■ **ABOUT THIS EXERCISE**
Omit every picture, then return the listing verbatim.

(RECORDED INFORMATION Opens)

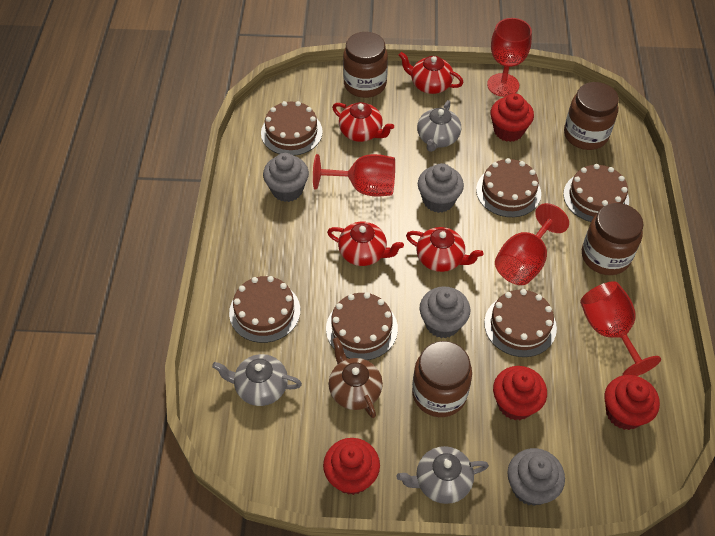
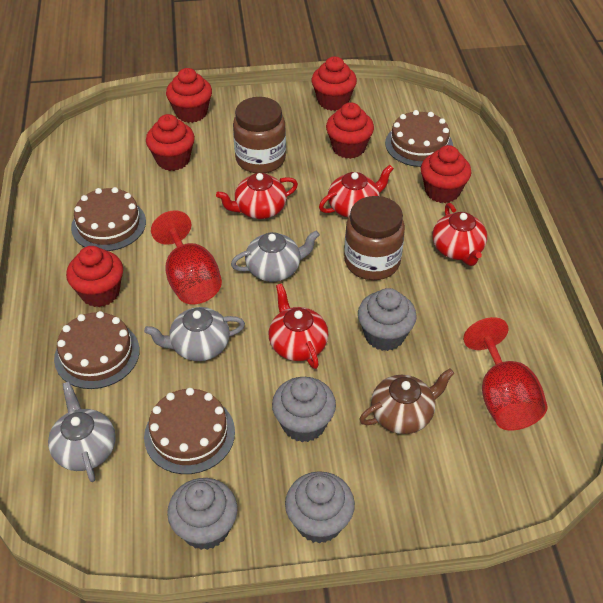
brown cake: 6 -> 4
brown jar: 4 -> 2
red cupcake: 4 -> 6
red goblet: 4 -> 2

(RECORDED INFORMATION Closes)

■ **COMPLETED TASK**
brown cake: 6 -> 4
brown jar: 4 -> 2
red cupcake: 4 -> 6
red goblet: 4 -> 2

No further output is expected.